• [ACTION ITEM] Below are some records. Write out exactly their lines from the one with "black diamond: rotated" through the one with "purple square: rotated", and leave the pictures behind.

• [RECORDED DATA]
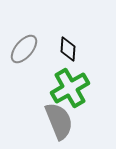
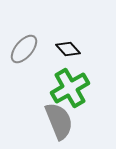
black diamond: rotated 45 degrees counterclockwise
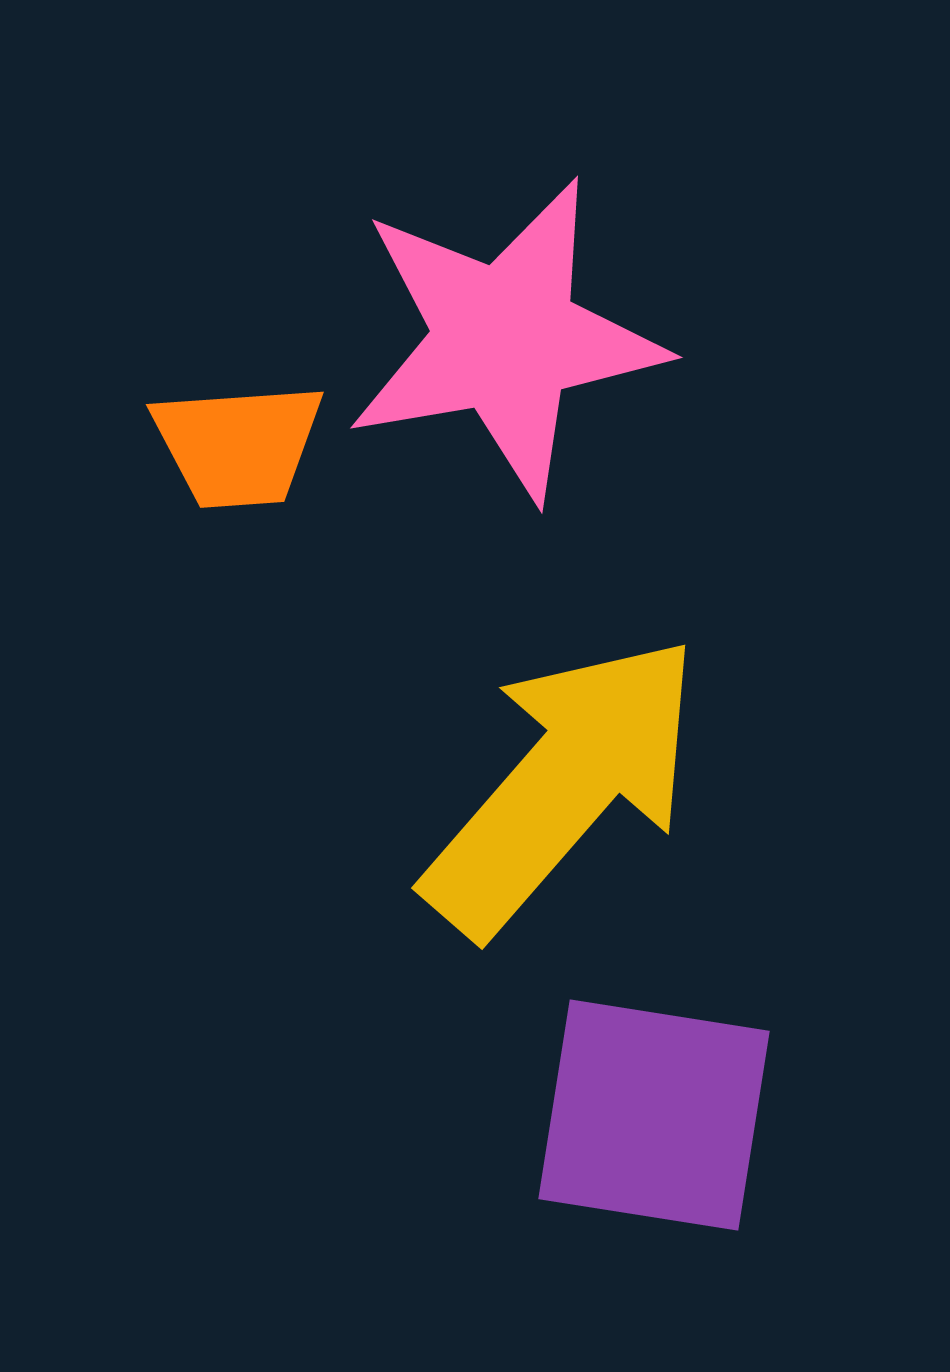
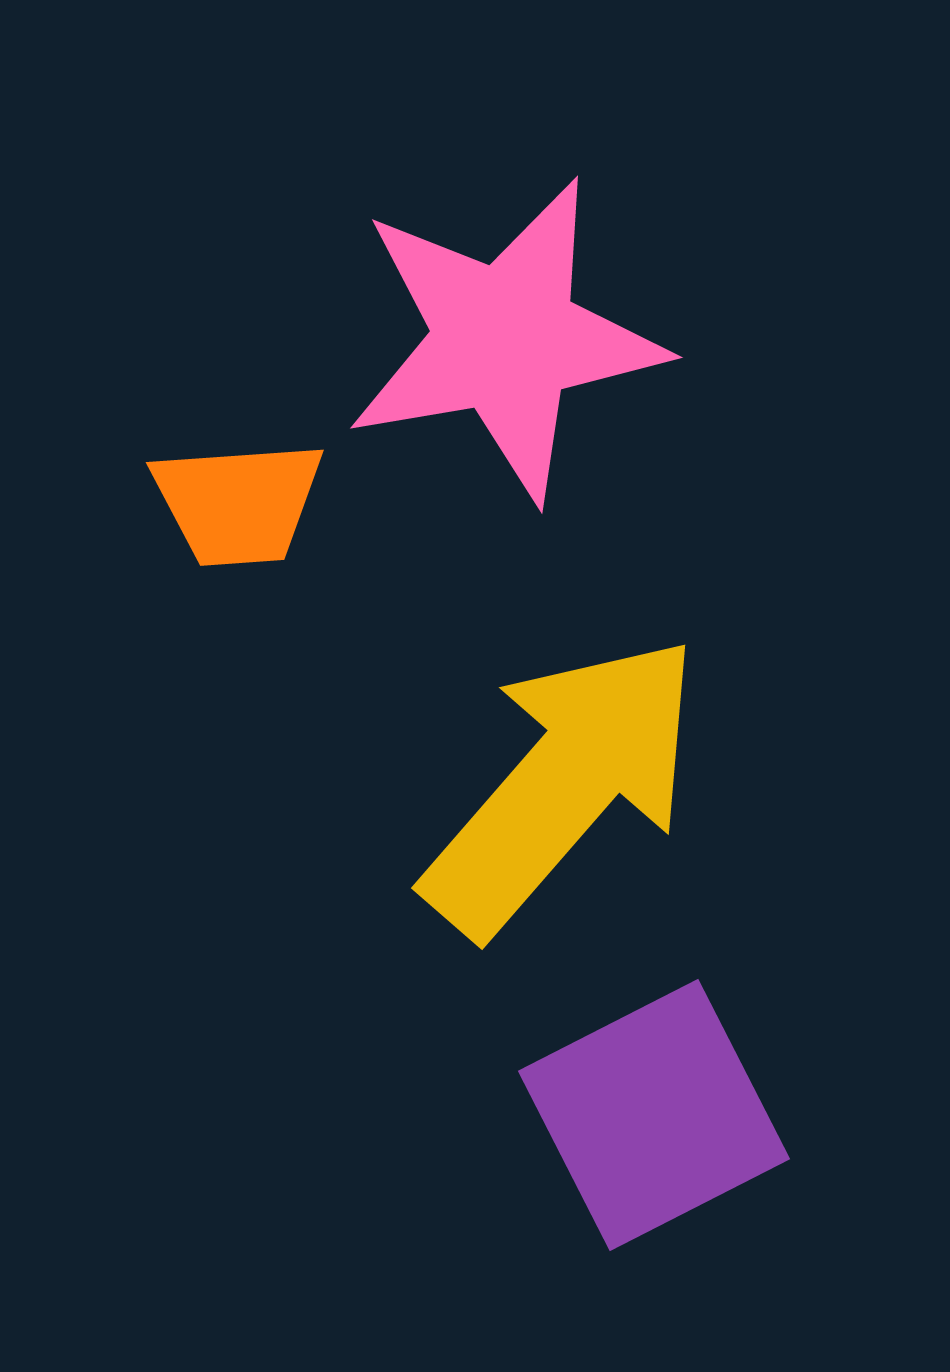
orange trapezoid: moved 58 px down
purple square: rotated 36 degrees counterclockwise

==

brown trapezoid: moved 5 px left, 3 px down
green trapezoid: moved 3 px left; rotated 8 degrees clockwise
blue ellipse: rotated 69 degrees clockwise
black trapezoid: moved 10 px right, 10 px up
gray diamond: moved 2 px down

• [WRITTEN RESPONSE]
black diamond: rotated 45 degrees counterclockwise
orange trapezoid: moved 58 px down
purple square: rotated 36 degrees counterclockwise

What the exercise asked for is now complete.